* [Record list]:
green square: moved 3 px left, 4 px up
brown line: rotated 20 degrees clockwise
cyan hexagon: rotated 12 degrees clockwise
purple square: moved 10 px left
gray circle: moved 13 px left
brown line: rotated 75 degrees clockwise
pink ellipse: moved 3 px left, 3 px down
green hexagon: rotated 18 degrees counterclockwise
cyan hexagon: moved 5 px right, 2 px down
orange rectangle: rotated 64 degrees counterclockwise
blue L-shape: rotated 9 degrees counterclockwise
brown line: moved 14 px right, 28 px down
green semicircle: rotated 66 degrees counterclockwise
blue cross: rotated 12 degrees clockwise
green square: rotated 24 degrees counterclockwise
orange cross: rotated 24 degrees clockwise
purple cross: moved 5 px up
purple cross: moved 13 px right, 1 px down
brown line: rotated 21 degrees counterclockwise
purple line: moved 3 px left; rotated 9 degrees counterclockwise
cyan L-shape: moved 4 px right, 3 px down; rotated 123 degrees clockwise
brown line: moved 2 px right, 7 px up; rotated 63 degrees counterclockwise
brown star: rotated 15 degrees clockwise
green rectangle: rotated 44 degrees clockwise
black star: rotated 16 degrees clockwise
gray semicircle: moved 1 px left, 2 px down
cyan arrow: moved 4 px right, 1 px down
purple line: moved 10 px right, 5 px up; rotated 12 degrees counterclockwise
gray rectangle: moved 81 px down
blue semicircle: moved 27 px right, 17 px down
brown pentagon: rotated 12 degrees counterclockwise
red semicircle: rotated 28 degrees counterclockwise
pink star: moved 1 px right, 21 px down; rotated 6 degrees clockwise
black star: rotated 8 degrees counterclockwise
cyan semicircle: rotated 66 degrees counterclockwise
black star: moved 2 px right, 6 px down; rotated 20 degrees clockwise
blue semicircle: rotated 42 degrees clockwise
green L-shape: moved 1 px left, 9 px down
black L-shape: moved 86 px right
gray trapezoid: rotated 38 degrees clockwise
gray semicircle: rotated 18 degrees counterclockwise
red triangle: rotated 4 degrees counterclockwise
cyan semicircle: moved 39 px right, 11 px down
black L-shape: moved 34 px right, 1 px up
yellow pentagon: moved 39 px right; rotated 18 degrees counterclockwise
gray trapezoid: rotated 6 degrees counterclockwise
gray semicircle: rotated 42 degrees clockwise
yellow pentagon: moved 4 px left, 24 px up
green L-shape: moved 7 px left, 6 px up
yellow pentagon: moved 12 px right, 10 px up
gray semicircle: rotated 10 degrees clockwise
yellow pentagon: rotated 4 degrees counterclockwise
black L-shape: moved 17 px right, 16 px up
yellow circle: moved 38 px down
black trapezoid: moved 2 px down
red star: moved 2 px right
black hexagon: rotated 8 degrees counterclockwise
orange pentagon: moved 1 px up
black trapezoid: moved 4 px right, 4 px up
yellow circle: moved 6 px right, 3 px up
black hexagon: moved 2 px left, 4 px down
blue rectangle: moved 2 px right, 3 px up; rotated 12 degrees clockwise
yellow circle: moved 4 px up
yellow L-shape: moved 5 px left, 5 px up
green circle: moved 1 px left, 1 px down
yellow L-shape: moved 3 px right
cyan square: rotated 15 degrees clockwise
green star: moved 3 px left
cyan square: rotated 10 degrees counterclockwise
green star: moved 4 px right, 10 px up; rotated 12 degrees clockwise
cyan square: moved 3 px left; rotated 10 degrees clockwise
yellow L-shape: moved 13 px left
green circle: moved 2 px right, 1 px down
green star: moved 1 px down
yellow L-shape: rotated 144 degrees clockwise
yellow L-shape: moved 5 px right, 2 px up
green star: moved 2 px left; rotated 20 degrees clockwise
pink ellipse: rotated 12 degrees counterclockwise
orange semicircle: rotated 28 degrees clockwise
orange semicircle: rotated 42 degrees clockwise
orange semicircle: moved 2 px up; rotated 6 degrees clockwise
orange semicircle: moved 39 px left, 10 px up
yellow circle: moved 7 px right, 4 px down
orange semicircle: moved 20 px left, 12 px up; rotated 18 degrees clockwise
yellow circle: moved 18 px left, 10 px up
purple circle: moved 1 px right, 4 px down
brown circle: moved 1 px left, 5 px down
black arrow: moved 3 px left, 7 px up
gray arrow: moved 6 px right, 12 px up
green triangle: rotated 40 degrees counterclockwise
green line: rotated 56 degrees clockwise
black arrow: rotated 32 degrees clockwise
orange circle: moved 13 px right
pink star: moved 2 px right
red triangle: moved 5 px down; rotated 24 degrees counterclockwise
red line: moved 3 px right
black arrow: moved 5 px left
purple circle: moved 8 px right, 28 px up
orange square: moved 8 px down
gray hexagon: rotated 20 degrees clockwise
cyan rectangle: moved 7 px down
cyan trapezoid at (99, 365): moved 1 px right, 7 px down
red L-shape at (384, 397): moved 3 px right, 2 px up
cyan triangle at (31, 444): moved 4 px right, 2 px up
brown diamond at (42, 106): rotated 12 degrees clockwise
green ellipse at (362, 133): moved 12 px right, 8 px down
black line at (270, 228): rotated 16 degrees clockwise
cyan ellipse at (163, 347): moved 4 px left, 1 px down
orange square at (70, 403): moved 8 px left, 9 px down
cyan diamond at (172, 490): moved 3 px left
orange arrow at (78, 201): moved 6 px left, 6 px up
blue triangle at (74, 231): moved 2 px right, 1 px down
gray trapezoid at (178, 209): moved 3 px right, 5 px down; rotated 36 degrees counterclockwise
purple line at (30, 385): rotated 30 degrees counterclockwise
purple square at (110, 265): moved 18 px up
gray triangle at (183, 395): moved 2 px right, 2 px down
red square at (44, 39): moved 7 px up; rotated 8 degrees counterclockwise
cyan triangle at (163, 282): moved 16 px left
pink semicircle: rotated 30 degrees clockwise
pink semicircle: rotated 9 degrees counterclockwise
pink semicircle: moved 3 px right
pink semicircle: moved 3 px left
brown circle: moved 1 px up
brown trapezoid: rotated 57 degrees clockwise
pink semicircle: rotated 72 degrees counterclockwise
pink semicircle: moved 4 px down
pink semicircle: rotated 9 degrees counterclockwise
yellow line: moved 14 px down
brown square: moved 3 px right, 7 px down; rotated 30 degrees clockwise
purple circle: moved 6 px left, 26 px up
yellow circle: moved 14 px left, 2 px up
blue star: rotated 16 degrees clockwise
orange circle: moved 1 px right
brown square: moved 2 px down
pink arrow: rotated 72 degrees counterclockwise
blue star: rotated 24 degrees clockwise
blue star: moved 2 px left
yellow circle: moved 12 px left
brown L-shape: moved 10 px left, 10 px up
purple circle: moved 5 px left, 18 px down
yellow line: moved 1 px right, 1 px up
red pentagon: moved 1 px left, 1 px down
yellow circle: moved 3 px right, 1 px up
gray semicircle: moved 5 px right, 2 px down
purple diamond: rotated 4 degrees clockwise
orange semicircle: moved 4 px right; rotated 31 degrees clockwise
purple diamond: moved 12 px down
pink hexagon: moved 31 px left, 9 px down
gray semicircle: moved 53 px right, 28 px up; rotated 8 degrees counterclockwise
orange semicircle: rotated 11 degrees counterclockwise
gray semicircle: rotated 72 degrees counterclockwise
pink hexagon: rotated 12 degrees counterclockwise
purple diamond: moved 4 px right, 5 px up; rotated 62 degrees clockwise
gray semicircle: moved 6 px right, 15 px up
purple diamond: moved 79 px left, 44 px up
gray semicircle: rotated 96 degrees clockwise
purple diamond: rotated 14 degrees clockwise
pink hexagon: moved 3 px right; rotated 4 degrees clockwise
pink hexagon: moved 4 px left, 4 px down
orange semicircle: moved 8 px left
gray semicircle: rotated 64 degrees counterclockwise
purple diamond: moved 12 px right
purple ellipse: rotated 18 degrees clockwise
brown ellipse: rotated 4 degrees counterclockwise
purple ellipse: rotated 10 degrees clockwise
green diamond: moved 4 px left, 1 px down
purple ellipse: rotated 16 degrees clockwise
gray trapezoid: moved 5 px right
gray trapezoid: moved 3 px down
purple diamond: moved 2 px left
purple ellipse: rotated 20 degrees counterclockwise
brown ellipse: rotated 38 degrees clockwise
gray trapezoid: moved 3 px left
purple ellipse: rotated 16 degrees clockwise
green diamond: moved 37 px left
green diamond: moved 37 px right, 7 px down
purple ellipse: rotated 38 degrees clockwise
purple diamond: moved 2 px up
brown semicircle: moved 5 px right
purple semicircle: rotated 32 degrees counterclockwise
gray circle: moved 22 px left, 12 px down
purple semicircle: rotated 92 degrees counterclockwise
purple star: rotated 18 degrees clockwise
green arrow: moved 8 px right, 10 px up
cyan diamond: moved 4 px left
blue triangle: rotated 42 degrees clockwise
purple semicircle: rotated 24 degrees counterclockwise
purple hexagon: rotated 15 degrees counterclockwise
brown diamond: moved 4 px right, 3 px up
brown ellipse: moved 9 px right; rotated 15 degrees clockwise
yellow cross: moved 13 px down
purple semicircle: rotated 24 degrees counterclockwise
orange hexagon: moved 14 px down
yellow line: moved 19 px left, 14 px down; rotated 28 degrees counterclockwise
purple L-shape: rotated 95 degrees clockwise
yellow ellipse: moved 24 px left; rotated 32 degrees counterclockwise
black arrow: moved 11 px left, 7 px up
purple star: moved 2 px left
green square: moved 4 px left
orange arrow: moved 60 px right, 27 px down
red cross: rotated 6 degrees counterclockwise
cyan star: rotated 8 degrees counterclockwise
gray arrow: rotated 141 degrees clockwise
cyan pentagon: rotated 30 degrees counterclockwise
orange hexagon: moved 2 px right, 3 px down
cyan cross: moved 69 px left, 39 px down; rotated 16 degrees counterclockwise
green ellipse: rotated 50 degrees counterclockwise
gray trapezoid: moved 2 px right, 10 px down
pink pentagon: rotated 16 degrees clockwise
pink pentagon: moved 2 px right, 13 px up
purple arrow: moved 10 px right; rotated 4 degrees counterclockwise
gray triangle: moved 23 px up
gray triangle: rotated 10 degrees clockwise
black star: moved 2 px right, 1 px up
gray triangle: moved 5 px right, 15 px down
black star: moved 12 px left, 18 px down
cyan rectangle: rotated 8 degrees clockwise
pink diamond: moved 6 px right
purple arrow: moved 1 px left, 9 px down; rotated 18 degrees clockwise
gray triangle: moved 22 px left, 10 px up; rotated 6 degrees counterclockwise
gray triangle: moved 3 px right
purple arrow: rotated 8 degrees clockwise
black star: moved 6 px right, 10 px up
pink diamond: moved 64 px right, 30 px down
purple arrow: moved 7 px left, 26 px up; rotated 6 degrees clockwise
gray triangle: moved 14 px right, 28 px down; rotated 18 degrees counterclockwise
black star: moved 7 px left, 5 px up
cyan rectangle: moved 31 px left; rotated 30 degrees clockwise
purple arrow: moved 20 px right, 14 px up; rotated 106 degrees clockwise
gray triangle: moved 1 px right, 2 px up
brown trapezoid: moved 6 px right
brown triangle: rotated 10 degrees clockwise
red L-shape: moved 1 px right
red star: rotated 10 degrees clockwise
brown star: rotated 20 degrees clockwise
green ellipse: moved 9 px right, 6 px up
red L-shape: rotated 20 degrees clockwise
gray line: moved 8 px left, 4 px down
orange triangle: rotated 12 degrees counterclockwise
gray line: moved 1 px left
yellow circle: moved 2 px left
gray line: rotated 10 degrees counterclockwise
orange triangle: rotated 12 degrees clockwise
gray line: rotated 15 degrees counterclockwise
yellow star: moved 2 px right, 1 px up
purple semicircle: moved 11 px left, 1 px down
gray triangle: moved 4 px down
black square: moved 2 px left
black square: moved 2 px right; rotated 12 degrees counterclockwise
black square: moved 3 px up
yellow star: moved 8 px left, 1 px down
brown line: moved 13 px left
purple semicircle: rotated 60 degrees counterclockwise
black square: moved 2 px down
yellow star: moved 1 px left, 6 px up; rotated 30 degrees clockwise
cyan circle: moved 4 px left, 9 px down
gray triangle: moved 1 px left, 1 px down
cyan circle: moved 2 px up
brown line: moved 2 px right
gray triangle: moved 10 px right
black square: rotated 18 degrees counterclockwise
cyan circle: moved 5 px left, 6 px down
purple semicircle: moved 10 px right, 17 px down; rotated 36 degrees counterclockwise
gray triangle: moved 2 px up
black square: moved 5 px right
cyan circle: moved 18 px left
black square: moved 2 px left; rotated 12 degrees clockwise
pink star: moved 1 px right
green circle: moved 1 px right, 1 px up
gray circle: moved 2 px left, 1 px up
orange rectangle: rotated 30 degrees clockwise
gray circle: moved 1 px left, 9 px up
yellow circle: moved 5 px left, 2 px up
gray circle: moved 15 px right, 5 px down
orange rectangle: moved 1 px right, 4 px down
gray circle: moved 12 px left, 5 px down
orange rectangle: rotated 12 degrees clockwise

* [Exercise requirements]: Write out the entries above verbatim, from the first line through the line containing "gray semicircle: rotated 18", inclusive.

* [Task answer]:
green square: moved 3 px left, 4 px up
brown line: rotated 20 degrees clockwise
cyan hexagon: rotated 12 degrees clockwise
purple square: moved 10 px left
gray circle: moved 13 px left
brown line: rotated 75 degrees clockwise
pink ellipse: moved 3 px left, 3 px down
green hexagon: rotated 18 degrees counterclockwise
cyan hexagon: moved 5 px right, 2 px down
orange rectangle: rotated 64 degrees counterclockwise
blue L-shape: rotated 9 degrees counterclockwise
brown line: moved 14 px right, 28 px down
green semicircle: rotated 66 degrees counterclockwise
blue cross: rotated 12 degrees clockwise
green square: rotated 24 degrees counterclockwise
orange cross: rotated 24 degrees clockwise
purple cross: moved 5 px up
purple cross: moved 13 px right, 1 px down
brown line: rotated 21 degrees counterclockwise
purple line: moved 3 px left; rotated 9 degrees counterclockwise
cyan L-shape: moved 4 px right, 3 px down; rotated 123 degrees clockwise
brown line: moved 2 px right, 7 px up; rotated 63 degrees counterclockwise
brown star: rotated 15 degrees clockwise
green rectangle: rotated 44 degrees clockwise
black star: rotated 16 degrees clockwise
gray semicircle: moved 1 px left, 2 px down
cyan arrow: moved 4 px right, 1 px down
purple line: moved 10 px right, 5 px up; rotated 12 degrees counterclockwise
gray rectangle: moved 81 px down
blue semicircle: moved 27 px right, 17 px down
brown pentagon: rotated 12 degrees counterclockwise
red semicircle: rotated 28 degrees counterclockwise
pink star: moved 1 px right, 21 px down; rotated 6 degrees clockwise
black star: rotated 8 degrees counterclockwise
cyan semicircle: rotated 66 degrees counterclockwise
black star: moved 2 px right, 6 px down; rotated 20 degrees clockwise
blue semicircle: rotated 42 degrees clockwise
green L-shape: moved 1 px left, 9 px down
black L-shape: moved 86 px right
gray trapezoid: rotated 38 degrees clockwise
gray semicircle: rotated 18 degrees counterclockwise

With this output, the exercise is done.